Start of Dataset content

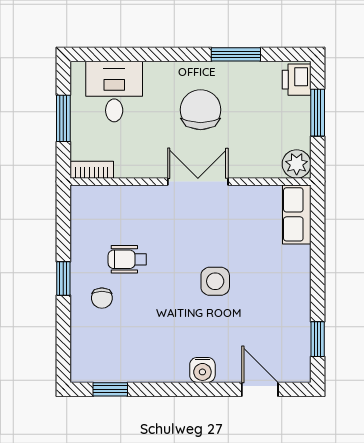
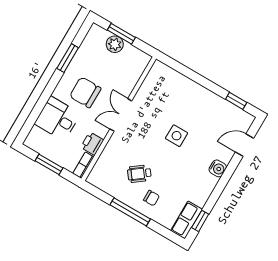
printer: (297, 80) -> (92, 144), moved, turned 90
desk: (114, 92) -> (57, 119), moved
plant: (297, 164) -> (115, 44), moved
row of seats: (297, 214) -> (186, 220), moved, turned 90
wheelchair: (127, 259) -> (139, 174), turned 53
window: (63, 279) -> (130, 212), width x2.17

End of Dataset content

◆ Aim of the exercise:
The copy must match each record exactly, apart from the images, which stay out.

◆ Completed exercise:
printer: (297, 80) -> (92, 144), moved, turned 90
desk: (114, 92) -> (57, 119), moved
plant: (297, 164) -> (115, 44), moved
row of seats: (297, 214) -> (186, 220), moved, turned 90
wheelchair: (127, 259) -> (139, 174), turned 53
window: (63, 279) -> (130, 212), width x2.17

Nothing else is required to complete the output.